*Work to be completed*:
Copy out the full listing exactly, omitting any picture it contains.

*Information supplied*:

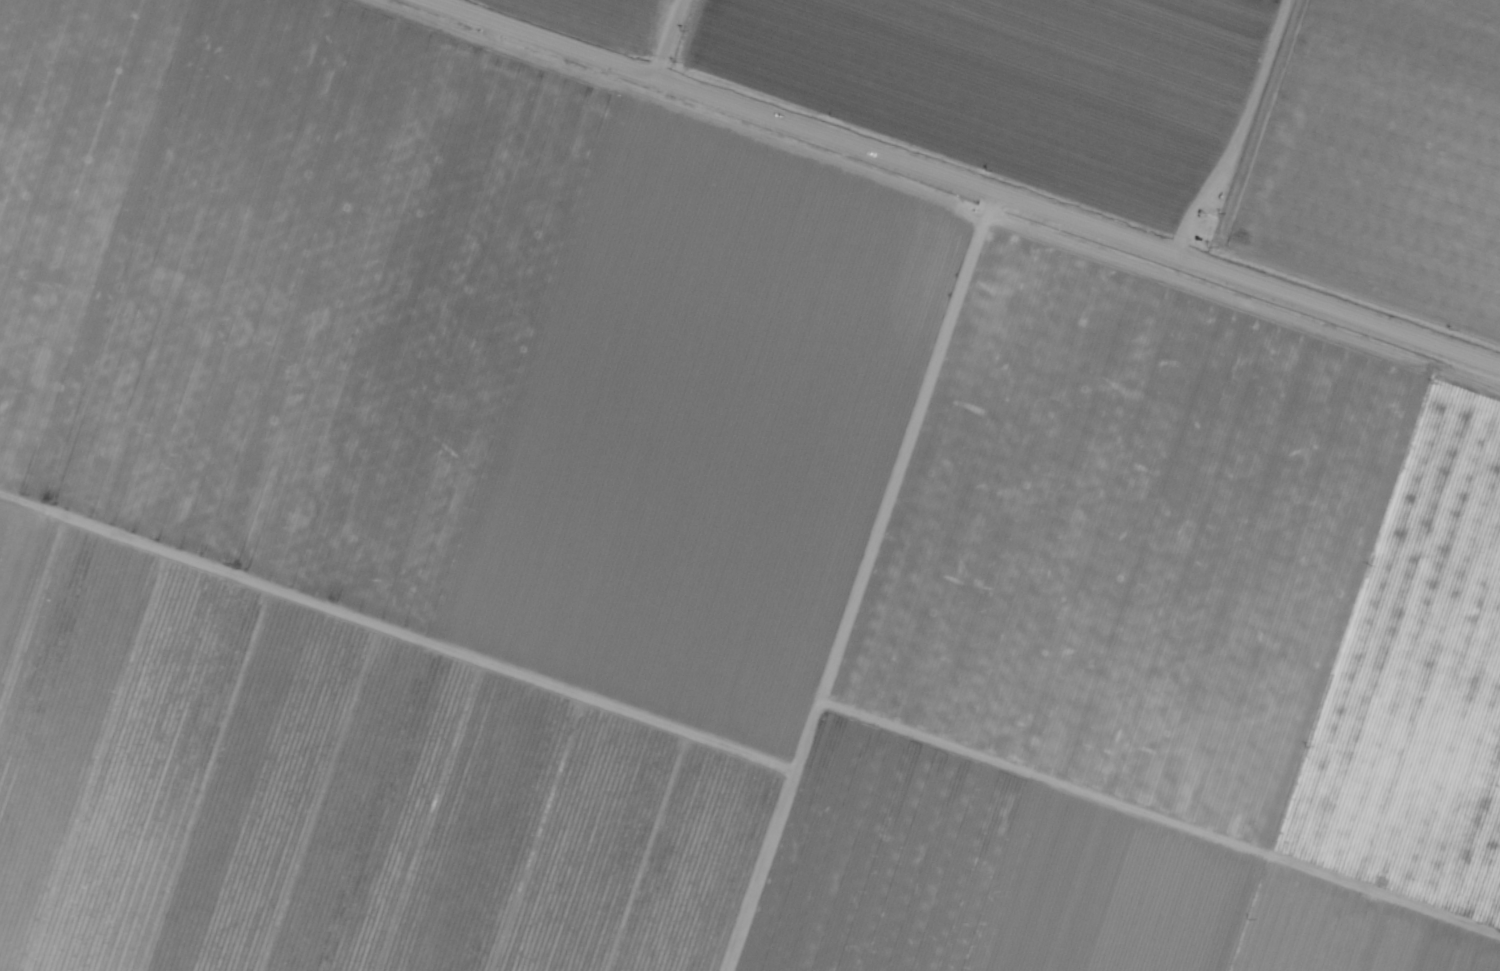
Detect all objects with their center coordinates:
crop: (605, 19)
road: (669, 39)
crop: (1017, 83)
crop: (1381, 155)
road: (962, 182)
crop: (456, 342)
crop: (1202, 575)
crop: (330, 792)
crop: (1039, 883)

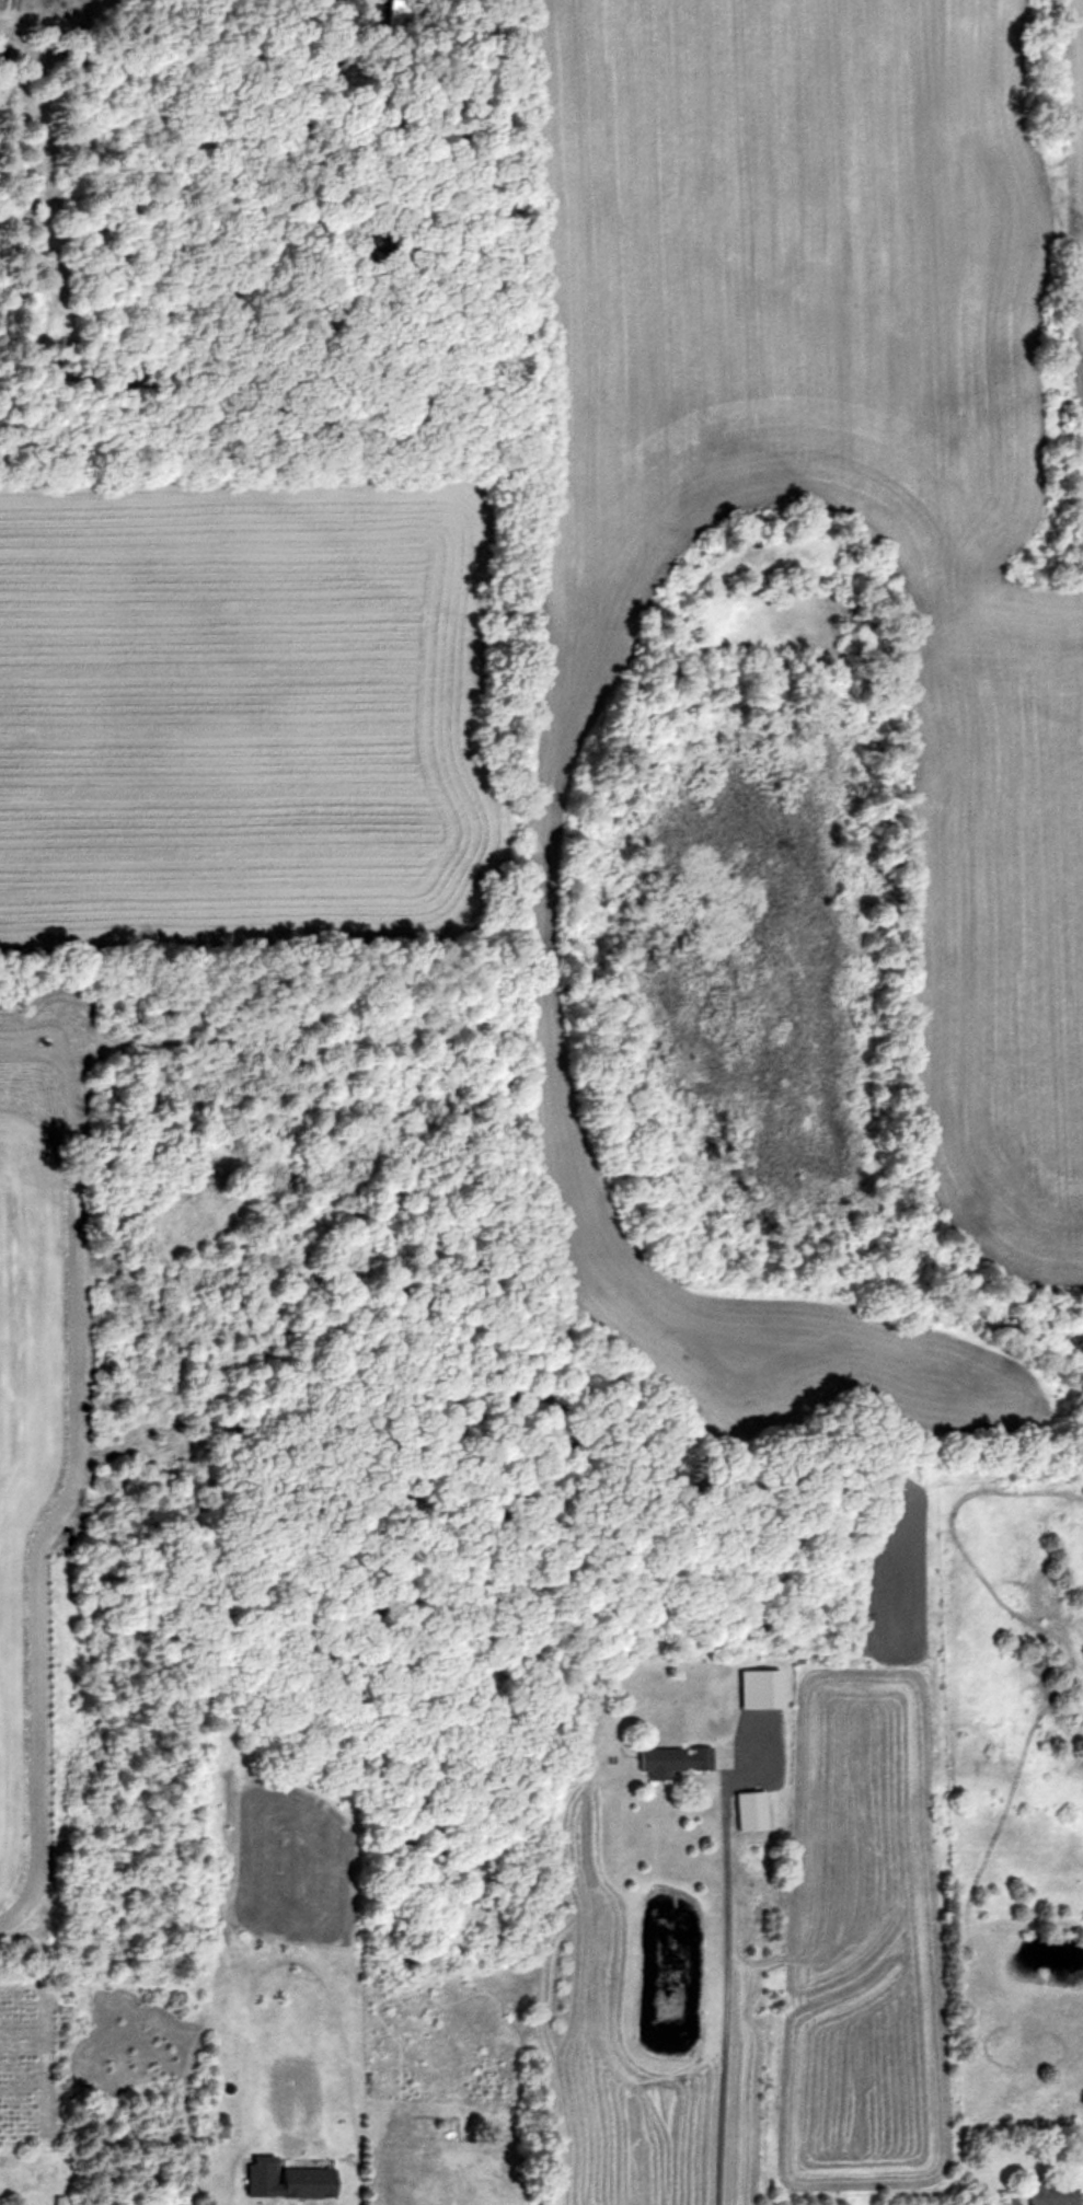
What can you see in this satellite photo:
building: (397, 13)
road: (328, 53)
building: (315, 75)
building: (757, 1688)
building: (670, 1760)
building: (748, 1810)
road: (722, 1995)
building: (284, 2179)
building: (1051, 2192)
building: (1008, 2202)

*Answer to this task*:
Detect all objects with their center coordinates:
crop: (605, 19)
road: (669, 39)
crop: (1017, 83)
crop: (1381, 155)
road: (962, 182)
crop: (456, 342)
crop: (1202, 575)
crop: (330, 792)
crop: (1039, 883)

What can you see in this satellite photo:
building: (397, 13)
road: (328, 53)
building: (315, 75)
building: (757, 1688)
building: (670, 1760)
building: (748, 1810)
road: (722, 1995)
building: (284, 2179)
building: (1051, 2192)
building: (1008, 2202)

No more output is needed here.